-- TASK DETAILS --
Please return every line of the records that contains the word "camera".

-- AVAILABLE DATA --
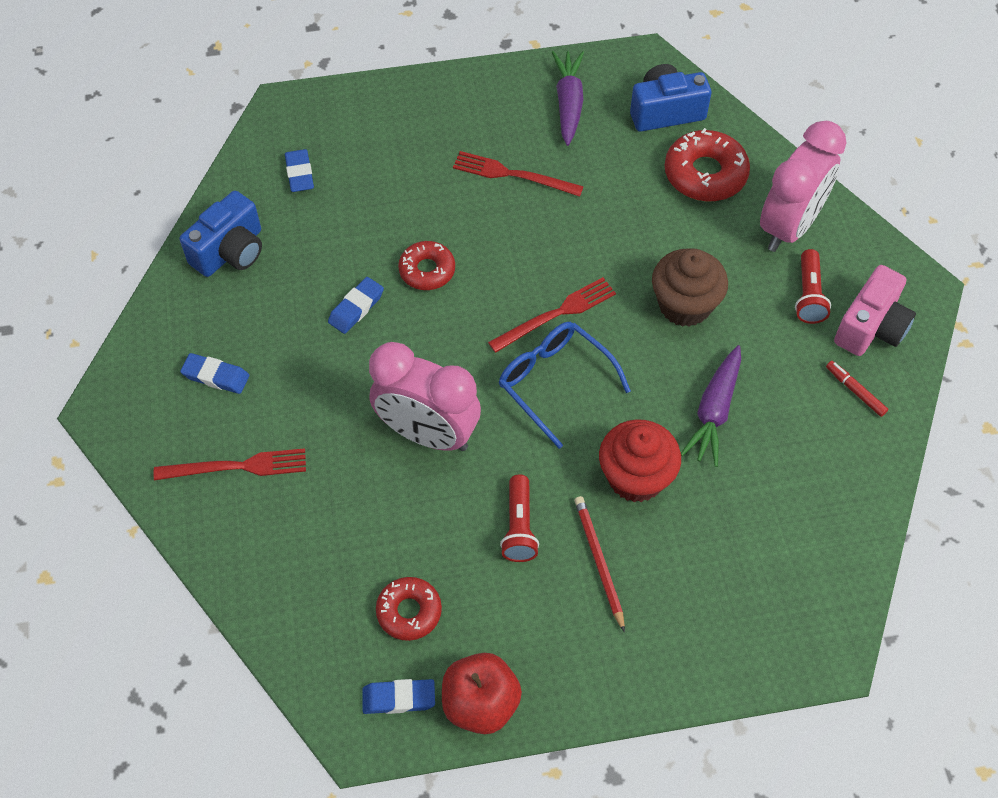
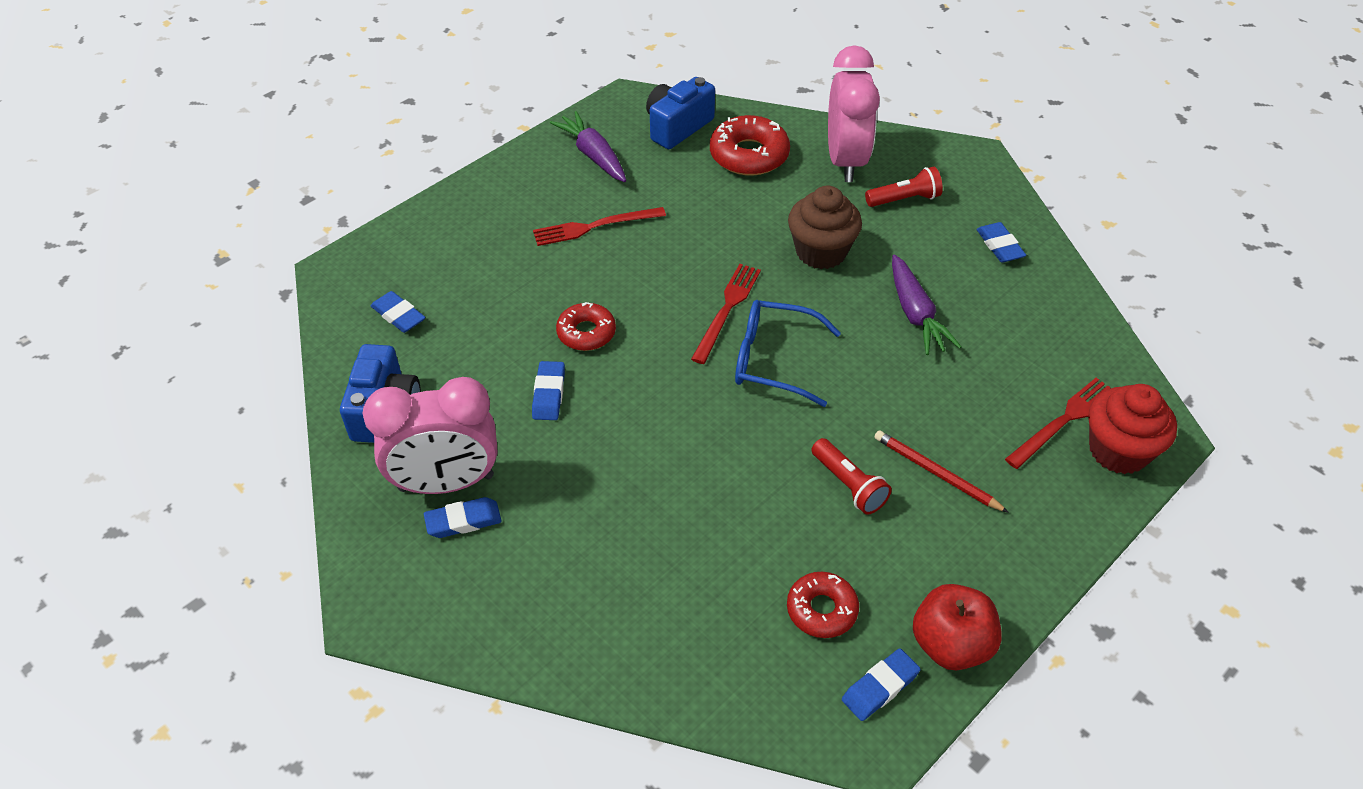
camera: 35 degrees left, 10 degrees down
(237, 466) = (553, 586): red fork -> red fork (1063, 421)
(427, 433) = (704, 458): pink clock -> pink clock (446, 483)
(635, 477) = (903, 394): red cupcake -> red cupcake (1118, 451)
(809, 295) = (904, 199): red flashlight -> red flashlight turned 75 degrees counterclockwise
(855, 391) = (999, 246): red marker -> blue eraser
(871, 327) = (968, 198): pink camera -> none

-- ANSWER BOX --
camera: 35 degrees left, 10 degrees down
(871, 327) = (968, 198): pink camera -> none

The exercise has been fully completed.